→ Extracted entries:
•••••

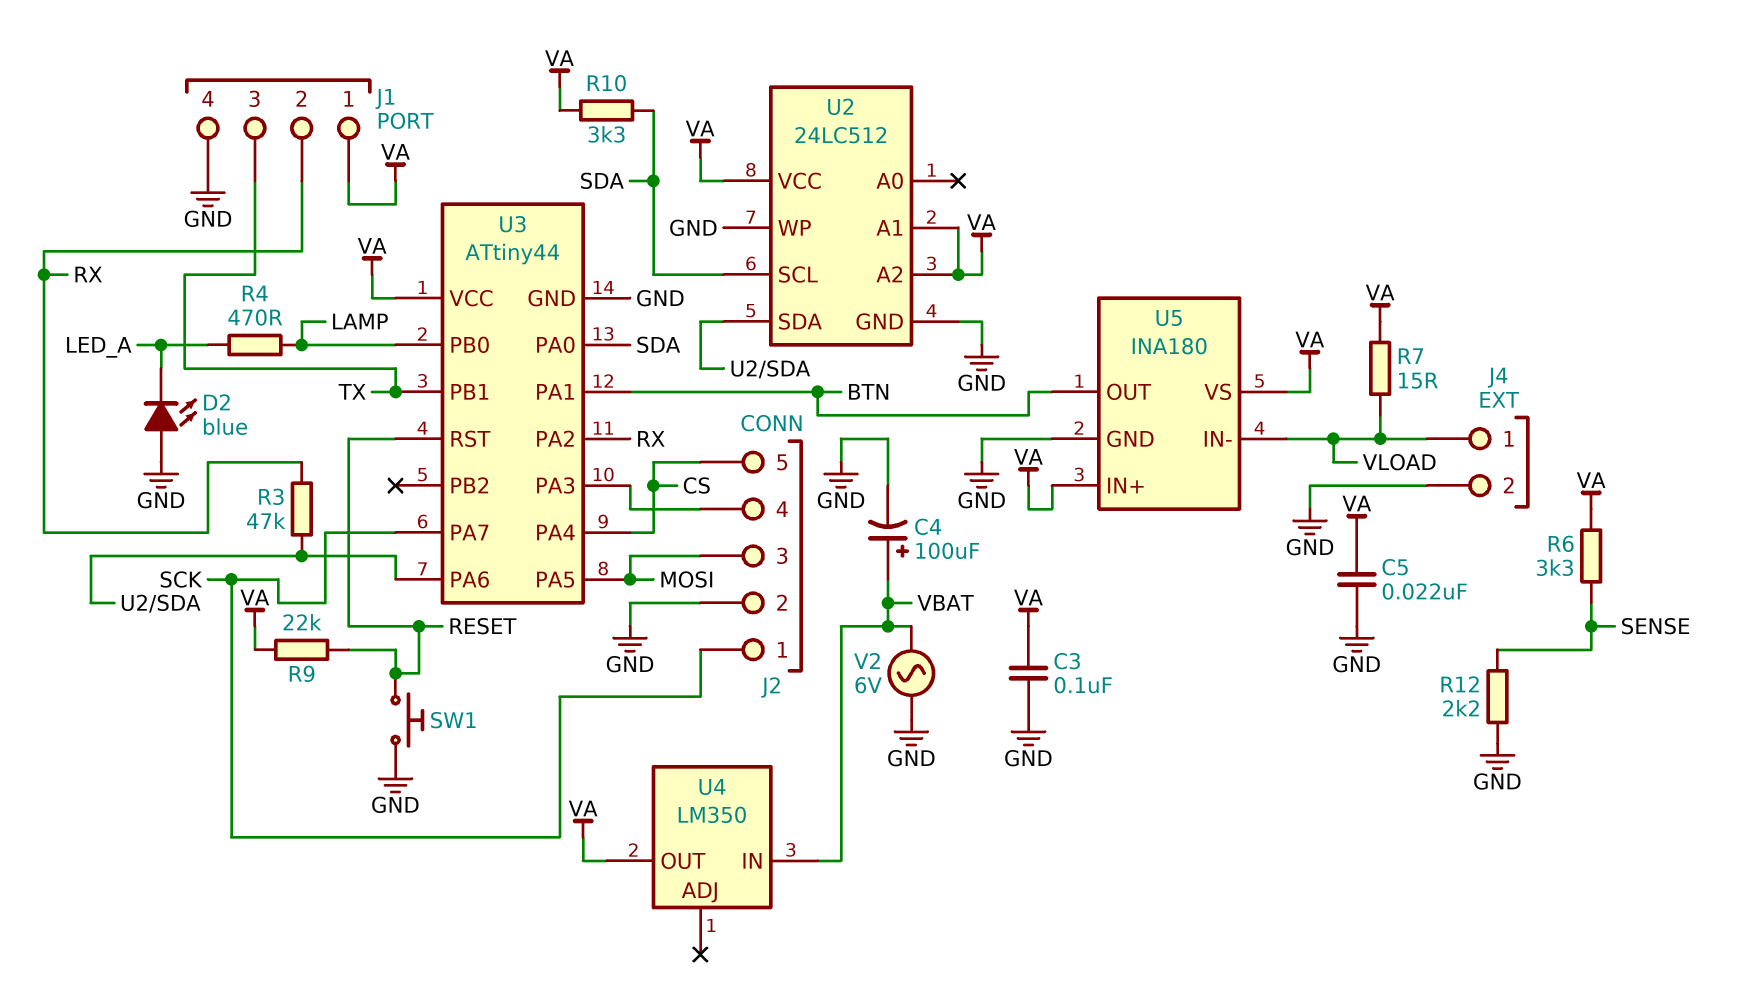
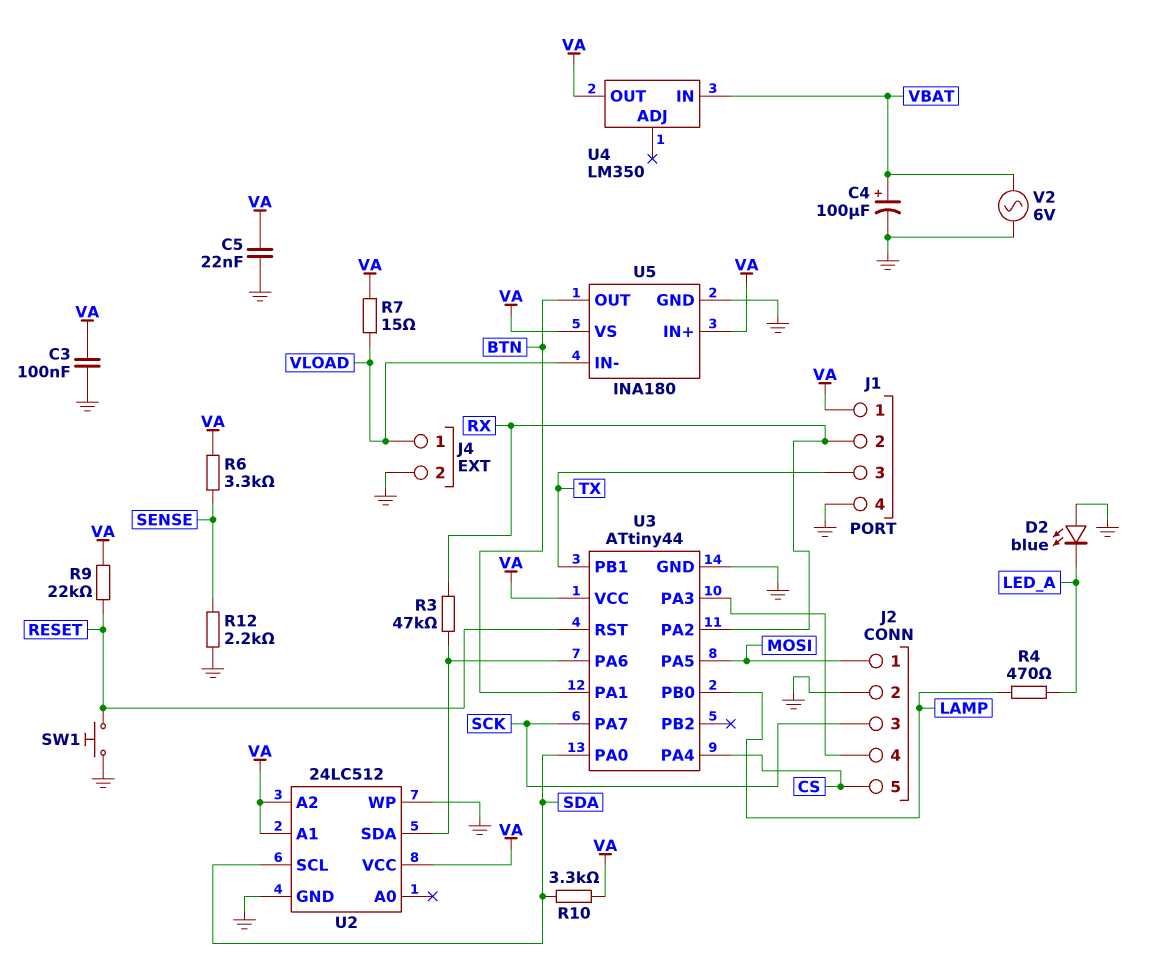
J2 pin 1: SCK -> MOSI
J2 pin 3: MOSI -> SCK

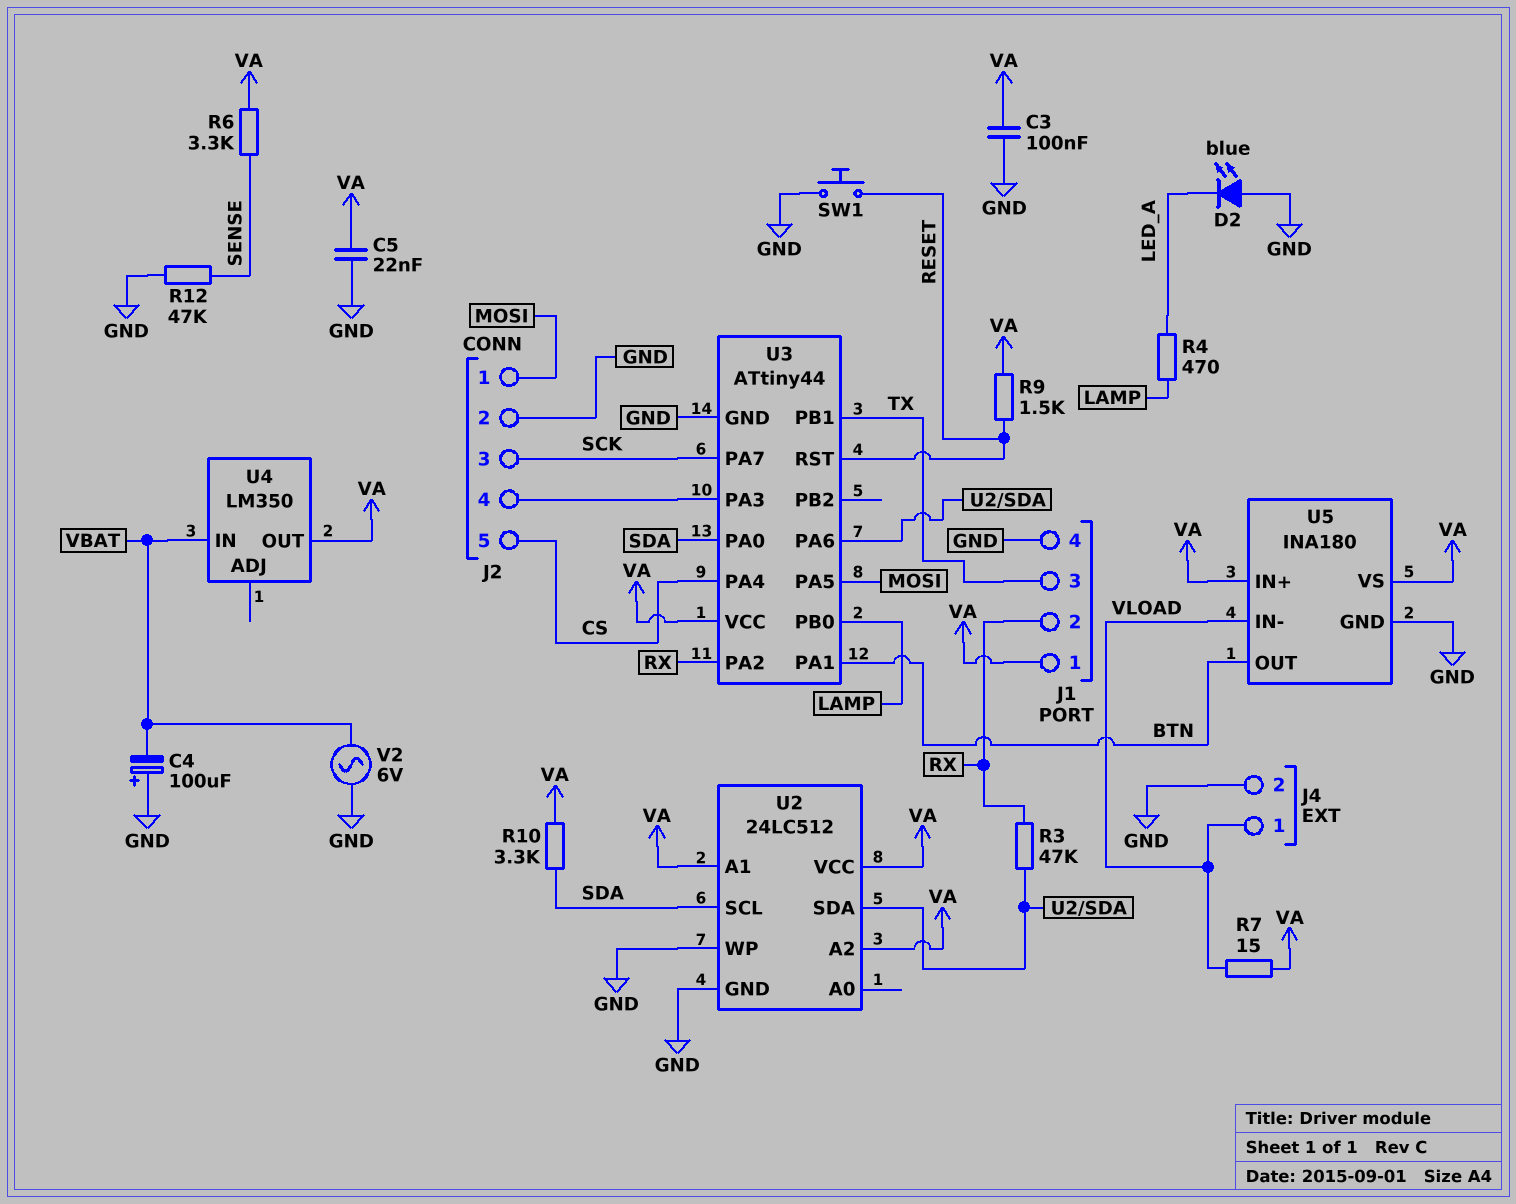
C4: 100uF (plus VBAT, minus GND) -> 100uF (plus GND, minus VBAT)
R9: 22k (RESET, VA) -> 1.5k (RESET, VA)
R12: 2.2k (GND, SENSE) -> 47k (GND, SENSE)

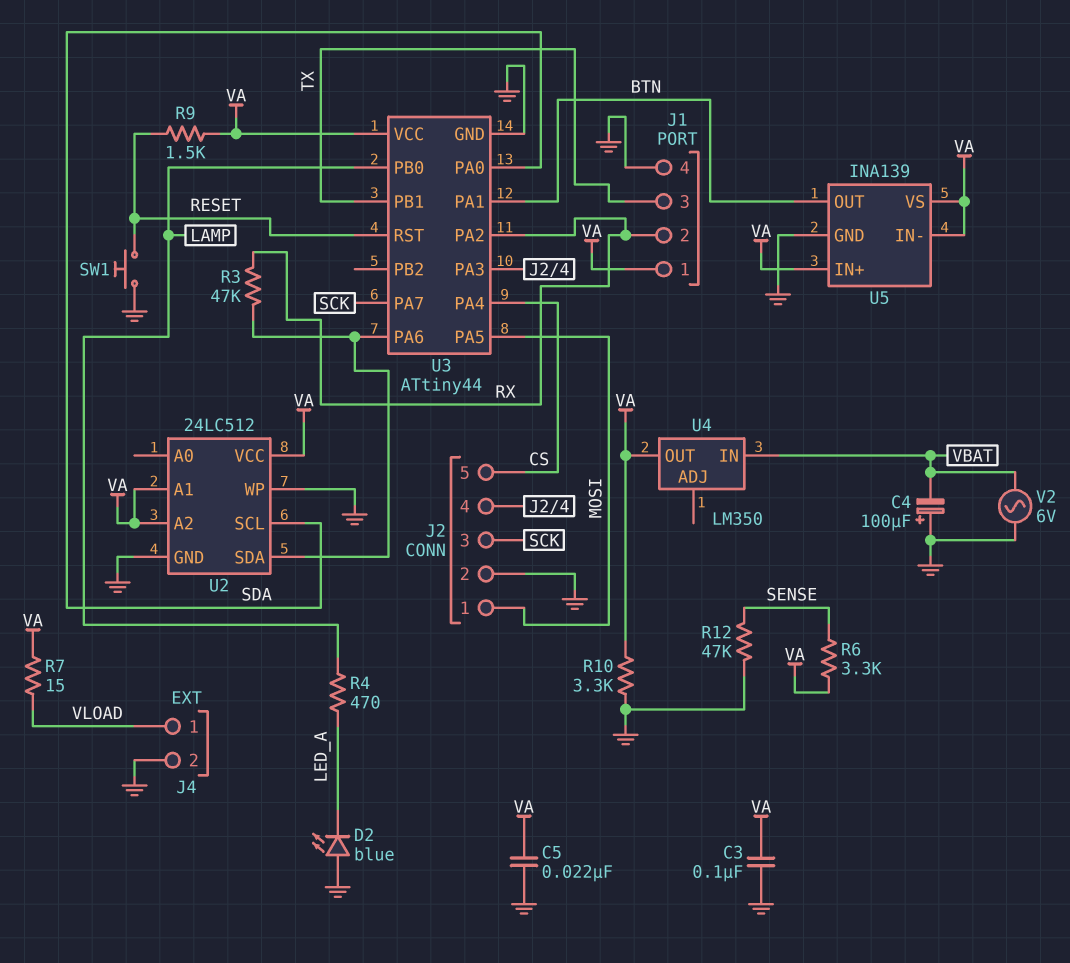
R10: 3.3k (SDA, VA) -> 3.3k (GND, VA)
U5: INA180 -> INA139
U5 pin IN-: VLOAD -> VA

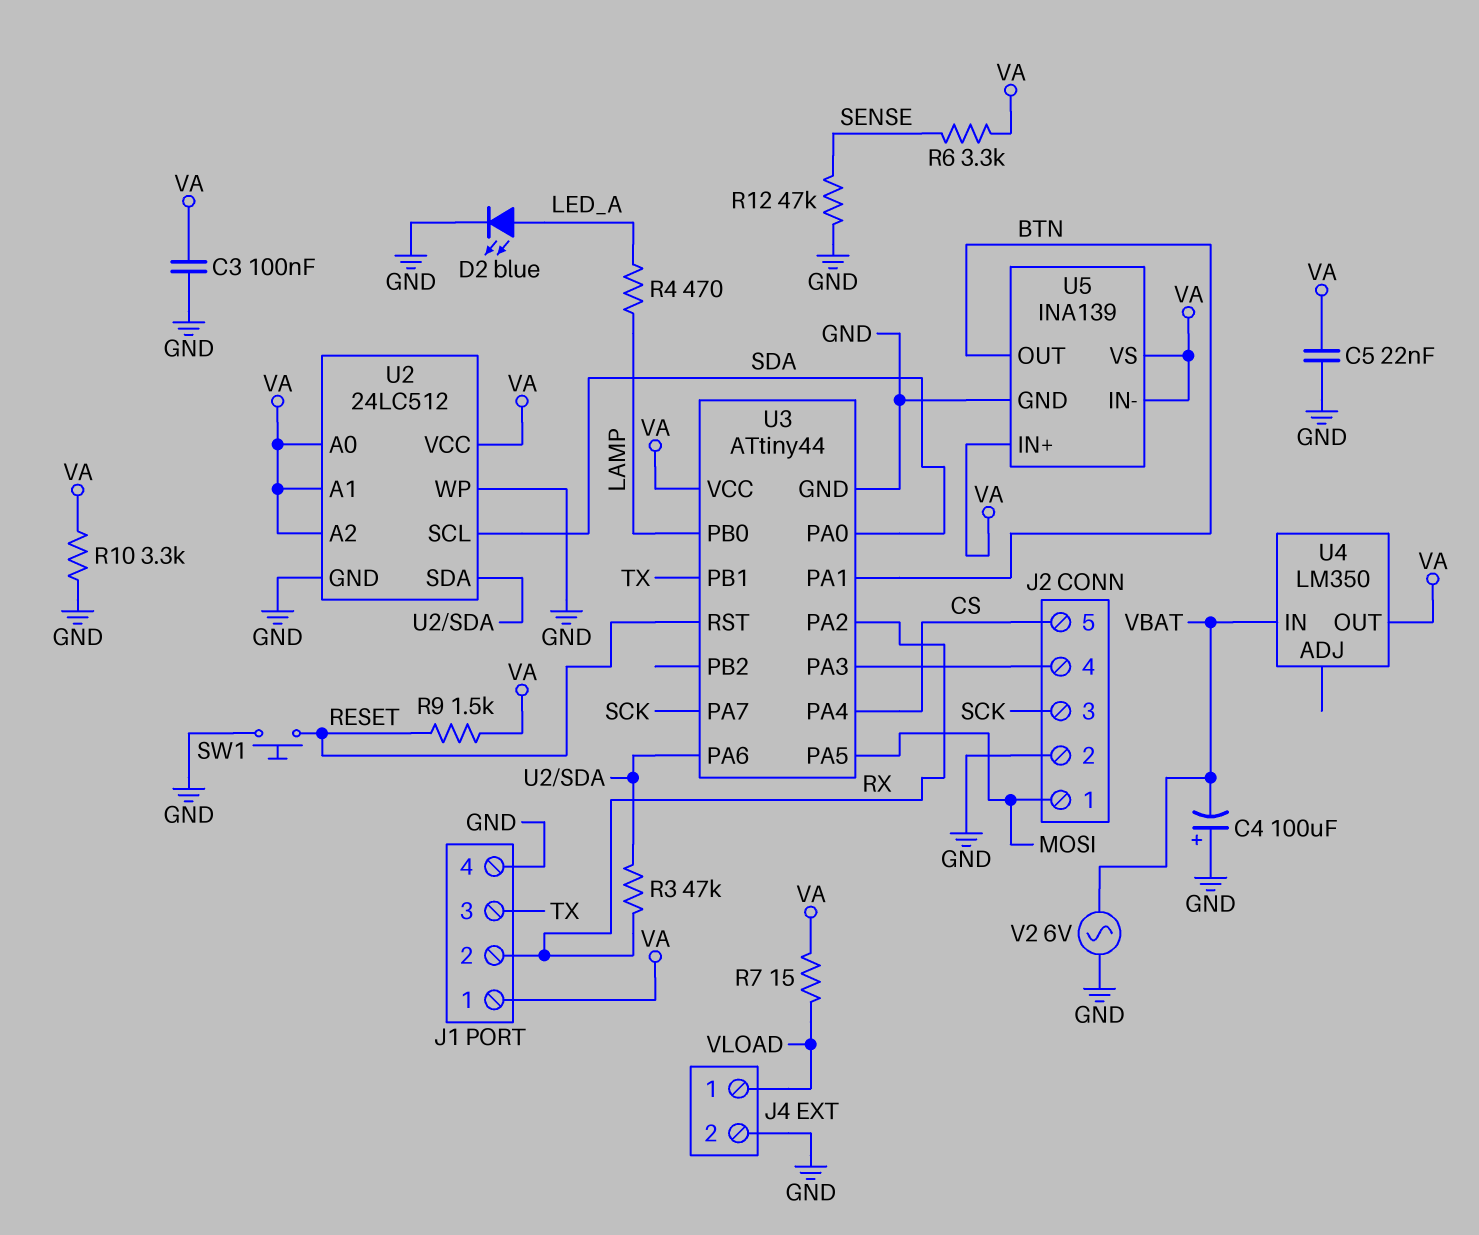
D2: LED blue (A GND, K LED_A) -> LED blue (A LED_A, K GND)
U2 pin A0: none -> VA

•••••

→ Problem to solve: Pictures stay out. Return exactly the lines from the one with "R12: 2.2k (GND, SENSE) -> 47k (GND, SENSE)" through the last line of the data.

→ Response area:
R12: 2.2k (GND, SENSE) -> 47k (GND, SENSE)

R10: 3.3k (SDA, VA) -> 3.3k (GND, VA)
U5: INA180 -> INA139
U5 pin IN-: VLOAD -> VA

D2: LED blue (A GND, K LED_A) -> LED blue (A LED_A, K GND)
U2 pin A0: none -> VA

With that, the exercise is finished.